■ **WHAT THE TASK REQUIRES**
From the entries below, gather each line containing the word "appeared".

Object change descriptions
##########

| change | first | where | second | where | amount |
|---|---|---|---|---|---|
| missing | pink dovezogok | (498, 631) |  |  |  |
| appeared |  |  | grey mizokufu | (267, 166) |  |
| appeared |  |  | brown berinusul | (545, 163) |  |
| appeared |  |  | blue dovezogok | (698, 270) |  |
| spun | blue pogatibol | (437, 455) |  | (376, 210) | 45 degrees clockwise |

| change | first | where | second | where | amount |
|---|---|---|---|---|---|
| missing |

##########

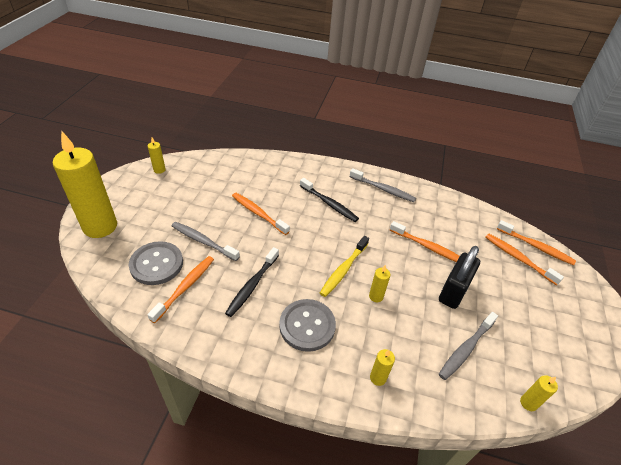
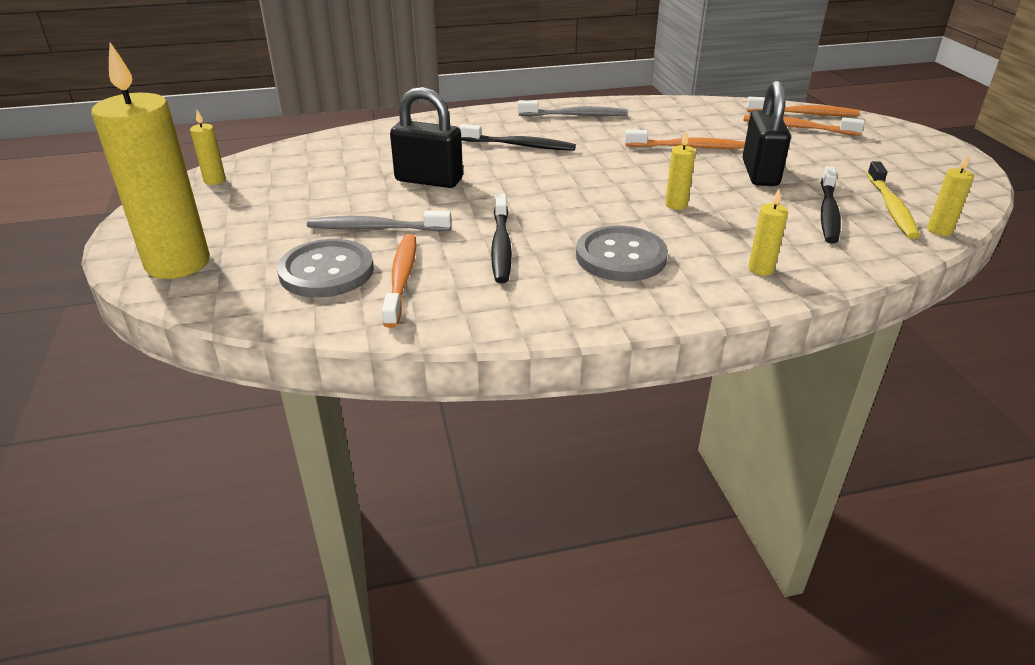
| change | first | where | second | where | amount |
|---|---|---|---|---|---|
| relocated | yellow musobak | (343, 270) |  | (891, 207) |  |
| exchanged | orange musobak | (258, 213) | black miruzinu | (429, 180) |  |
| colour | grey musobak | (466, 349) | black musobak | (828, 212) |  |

##########

■ **EXPECTED ANSWER**
| appeared |  |  | grey mizokufu | (267, 166) |  |
| appeared |  |  | brown berinusul | (545, 163) |  |
| appeared |  |  | blue dovezogok | (698, 270) |  |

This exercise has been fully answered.